TASK INPUT:

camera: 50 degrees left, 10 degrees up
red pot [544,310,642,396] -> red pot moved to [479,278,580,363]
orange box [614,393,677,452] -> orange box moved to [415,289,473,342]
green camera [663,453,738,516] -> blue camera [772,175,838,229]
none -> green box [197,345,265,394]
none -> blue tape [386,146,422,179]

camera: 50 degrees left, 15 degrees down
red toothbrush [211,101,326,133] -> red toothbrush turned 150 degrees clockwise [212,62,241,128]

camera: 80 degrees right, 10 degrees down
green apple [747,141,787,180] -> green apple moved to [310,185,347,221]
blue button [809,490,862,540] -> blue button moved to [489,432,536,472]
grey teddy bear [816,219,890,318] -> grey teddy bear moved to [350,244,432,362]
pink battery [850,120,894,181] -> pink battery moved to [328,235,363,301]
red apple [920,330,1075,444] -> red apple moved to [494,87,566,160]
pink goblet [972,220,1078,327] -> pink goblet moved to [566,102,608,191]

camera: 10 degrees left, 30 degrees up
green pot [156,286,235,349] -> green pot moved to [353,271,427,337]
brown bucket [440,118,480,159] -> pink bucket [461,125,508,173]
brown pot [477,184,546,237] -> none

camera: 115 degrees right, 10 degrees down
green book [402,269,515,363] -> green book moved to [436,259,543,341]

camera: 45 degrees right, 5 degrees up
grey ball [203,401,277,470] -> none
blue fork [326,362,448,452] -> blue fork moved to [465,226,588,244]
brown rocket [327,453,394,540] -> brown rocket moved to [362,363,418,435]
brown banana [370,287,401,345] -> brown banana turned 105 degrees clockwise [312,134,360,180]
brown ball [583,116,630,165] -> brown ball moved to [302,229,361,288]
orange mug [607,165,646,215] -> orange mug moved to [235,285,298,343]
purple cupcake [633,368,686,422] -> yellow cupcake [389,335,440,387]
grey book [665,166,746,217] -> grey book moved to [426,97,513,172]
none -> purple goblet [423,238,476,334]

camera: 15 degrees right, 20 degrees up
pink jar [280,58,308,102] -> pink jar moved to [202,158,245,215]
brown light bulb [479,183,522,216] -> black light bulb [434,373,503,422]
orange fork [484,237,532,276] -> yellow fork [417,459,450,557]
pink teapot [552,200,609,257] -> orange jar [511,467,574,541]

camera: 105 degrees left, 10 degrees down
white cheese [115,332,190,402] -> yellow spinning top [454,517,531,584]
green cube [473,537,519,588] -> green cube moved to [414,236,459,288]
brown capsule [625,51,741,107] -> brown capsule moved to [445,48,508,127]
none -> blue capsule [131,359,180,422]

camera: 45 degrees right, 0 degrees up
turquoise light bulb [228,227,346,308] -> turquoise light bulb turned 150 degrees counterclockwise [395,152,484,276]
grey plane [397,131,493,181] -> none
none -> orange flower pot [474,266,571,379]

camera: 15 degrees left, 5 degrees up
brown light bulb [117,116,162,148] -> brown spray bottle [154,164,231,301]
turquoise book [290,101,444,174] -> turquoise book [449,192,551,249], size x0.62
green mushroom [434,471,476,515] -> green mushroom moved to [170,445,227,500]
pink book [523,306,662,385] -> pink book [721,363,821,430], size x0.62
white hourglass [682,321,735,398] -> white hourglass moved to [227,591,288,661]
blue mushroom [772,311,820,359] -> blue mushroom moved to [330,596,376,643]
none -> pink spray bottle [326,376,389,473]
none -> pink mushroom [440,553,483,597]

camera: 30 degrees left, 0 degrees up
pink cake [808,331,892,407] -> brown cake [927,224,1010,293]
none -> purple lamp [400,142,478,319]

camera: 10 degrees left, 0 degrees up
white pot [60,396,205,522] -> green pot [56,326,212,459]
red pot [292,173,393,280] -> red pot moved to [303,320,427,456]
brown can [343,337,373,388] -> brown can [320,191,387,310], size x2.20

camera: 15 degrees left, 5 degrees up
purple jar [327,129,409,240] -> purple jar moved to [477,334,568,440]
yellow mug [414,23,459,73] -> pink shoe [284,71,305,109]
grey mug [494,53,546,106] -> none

ACTIVITY:
This exercise needs each record retyped exactly as shown.

COMPLETED EXERCISE:
camera: 50 degrees left, 10 degrees up
red pot [544,310,642,396] -> red pot moved to [479,278,580,363]
orange box [614,393,677,452] -> orange box moved to [415,289,473,342]
green camera [663,453,738,516] -> blue camera [772,175,838,229]
none -> green box [197,345,265,394]
none -> blue tape [386,146,422,179]

camera: 50 degrees left, 15 degrees down
red toothbrush [211,101,326,133] -> red toothbrush turned 150 degrees clockwise [212,62,241,128]

camera: 80 degrees right, 10 degrees down
green apple [747,141,787,180] -> green apple moved to [310,185,347,221]
blue button [809,490,862,540] -> blue button moved to [489,432,536,472]
grey teddy bear [816,219,890,318] -> grey teddy bear moved to [350,244,432,362]
pink battery [850,120,894,181] -> pink battery moved to [328,235,363,301]
red apple [920,330,1075,444] -> red apple moved to [494,87,566,160]
pink goblet [972,220,1078,327] -> pink goblet moved to [566,102,608,191]

camera: 10 degrees left, 30 degrees up
green pot [156,286,235,349] -> green pot moved to [353,271,427,337]
brown bucket [440,118,480,159] -> pink bucket [461,125,508,173]
brown pot [477,184,546,237] -> none

camera: 115 degrees right, 10 degrees down
green book [402,269,515,363] -> green book moved to [436,259,543,341]

camera: 45 degrees right, 5 degrees up
grey ball [203,401,277,470] -> none
blue fork [326,362,448,452] -> blue fork moved to [465,226,588,244]
brown rocket [327,453,394,540] -> brown rocket moved to [362,363,418,435]
brown banana [370,287,401,345] -> brown banana turned 105 degrees clockwise [312,134,360,180]
brown ball [583,116,630,165] -> brown ball moved to [302,229,361,288]
orange mug [607,165,646,215] -> orange mug moved to [235,285,298,343]
purple cupcake [633,368,686,422] -> yellow cupcake [389,335,440,387]
grey book [665,166,746,217] -> grey book moved to [426,97,513,172]
none -> purple goblet [423,238,476,334]

camera: 15 degrees right, 20 degrees up
pink jar [280,58,308,102] -> pink jar moved to [202,158,245,215]
brown light bulb [479,183,522,216] -> black light bulb [434,373,503,422]
orange fork [484,237,532,276] -> yellow fork [417,459,450,557]
pink teapot [552,200,609,257] -> orange jar [511,467,574,541]

camera: 105 degrees left, 10 degrees down
white cheese [115,332,190,402] -> yellow spinning top [454,517,531,584]
green cube [473,537,519,588] -> green cube moved to [414,236,459,288]
brown capsule [625,51,741,107] -> brown capsule moved to [445,48,508,127]
none -> blue capsule [131,359,180,422]

camera: 45 degrees right, 0 degrees up
turquoise light bulb [228,227,346,308] -> turquoise light bulb turned 150 degrees counterclockwise [395,152,484,276]
grey plane [397,131,493,181] -> none
none -> orange flower pot [474,266,571,379]

camera: 15 degrees left, 5 degrees up
brown light bulb [117,116,162,148] -> brown spray bottle [154,164,231,301]
turquoise book [290,101,444,174] -> turquoise book [449,192,551,249], size x0.62
green mushroom [434,471,476,515] -> green mushroom moved to [170,445,227,500]
pink book [523,306,662,385] -> pink book [721,363,821,430], size x0.62
white hourglass [682,321,735,398] -> white hourglass moved to [227,591,288,661]
blue mushroom [772,311,820,359] -> blue mushroom moved to [330,596,376,643]
none -> pink spray bottle [326,376,389,473]
none -> pink mushroom [440,553,483,597]

camera: 30 degrees left, 0 degrees up
pink cake [808,331,892,407] -> brown cake [927,224,1010,293]
none -> purple lamp [400,142,478,319]

camera: 10 degrees left, 0 degrees up
white pot [60,396,205,522] -> green pot [56,326,212,459]
red pot [292,173,393,280] -> red pot moved to [303,320,427,456]
brown can [343,337,373,388] -> brown can [320,191,387,310], size x2.20

camera: 15 degrees left, 5 degrees up
purple jar [327,129,409,240] -> purple jar moved to [477,334,568,440]
yellow mug [414,23,459,73] -> pink shoe [284,71,305,109]
grey mug [494,53,546,106] -> none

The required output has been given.